Using the records below, give again exactly the lines from the line that contains "(489, 346) = (705, 327): brown" through the line that contains "(272, 206) = (190, 199): purple", both ends included, and only those.

─── Data provided

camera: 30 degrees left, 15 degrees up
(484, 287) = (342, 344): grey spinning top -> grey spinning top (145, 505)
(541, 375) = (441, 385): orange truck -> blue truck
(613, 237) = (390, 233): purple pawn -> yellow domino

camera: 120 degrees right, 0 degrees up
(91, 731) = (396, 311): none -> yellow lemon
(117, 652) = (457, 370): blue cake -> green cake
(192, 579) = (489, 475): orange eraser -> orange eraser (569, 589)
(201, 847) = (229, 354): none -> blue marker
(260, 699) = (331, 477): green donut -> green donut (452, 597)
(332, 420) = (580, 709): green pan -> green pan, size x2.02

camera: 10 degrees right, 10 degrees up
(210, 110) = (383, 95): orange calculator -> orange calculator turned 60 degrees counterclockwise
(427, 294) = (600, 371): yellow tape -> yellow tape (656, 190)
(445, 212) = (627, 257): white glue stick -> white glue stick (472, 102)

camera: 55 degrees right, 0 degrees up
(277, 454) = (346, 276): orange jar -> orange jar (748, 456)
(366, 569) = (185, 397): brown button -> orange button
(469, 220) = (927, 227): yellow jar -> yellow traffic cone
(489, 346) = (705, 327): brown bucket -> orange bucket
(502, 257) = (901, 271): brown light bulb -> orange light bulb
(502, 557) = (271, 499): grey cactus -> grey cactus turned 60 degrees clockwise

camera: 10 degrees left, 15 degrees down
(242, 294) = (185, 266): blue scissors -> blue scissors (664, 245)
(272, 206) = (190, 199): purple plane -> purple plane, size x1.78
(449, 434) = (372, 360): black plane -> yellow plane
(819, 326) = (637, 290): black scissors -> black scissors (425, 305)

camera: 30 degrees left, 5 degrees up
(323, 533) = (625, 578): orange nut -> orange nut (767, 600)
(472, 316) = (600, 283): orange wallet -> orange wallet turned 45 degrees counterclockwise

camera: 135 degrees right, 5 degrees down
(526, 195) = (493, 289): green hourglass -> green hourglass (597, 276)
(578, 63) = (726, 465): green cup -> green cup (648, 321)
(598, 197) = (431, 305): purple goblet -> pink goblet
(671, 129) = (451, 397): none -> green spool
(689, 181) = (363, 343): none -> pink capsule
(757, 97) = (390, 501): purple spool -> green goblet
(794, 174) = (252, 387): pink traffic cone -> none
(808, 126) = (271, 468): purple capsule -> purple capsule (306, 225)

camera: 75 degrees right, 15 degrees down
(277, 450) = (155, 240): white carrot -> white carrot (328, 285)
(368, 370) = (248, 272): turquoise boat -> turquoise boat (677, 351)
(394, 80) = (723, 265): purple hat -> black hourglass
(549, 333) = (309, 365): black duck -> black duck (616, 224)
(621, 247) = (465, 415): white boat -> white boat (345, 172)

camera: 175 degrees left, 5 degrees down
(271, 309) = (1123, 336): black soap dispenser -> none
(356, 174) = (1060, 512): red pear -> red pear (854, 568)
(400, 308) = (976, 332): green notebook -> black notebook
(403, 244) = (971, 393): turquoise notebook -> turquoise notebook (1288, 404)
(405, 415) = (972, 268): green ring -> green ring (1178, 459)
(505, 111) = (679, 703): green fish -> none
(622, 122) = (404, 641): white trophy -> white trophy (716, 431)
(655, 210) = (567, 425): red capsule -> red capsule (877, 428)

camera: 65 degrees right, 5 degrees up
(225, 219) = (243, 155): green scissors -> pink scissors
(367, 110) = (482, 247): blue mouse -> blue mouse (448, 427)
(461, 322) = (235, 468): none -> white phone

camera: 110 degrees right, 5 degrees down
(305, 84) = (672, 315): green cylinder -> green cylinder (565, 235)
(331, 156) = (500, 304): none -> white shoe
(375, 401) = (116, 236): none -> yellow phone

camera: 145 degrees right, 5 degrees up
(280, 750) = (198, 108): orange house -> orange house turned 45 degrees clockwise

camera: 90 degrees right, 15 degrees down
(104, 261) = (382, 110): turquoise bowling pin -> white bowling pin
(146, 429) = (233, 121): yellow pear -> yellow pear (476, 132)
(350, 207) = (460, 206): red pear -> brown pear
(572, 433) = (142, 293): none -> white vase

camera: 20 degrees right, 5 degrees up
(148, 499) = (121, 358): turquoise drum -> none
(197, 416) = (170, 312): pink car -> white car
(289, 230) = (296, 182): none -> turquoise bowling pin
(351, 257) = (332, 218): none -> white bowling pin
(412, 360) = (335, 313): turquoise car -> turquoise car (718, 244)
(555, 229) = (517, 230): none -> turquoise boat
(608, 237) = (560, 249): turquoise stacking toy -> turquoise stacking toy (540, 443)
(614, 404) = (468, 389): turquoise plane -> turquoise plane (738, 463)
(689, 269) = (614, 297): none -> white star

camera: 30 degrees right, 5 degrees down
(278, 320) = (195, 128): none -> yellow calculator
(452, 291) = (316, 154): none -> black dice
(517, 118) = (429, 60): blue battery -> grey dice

──────

**Written solution:**
(489, 346) = (705, 327): brown bucket -> orange bucket
(502, 257) = (901, 271): brown light bulb -> orange light bulb
(502, 557) = (271, 499): grey cactus -> grey cactus turned 60 degrees clockwise

camera: 10 degrees left, 15 degrees down
(242, 294) = (185, 266): blue scissors -> blue scissors (664, 245)
(272, 206) = (190, 199): purple plane -> purple plane, size x1.78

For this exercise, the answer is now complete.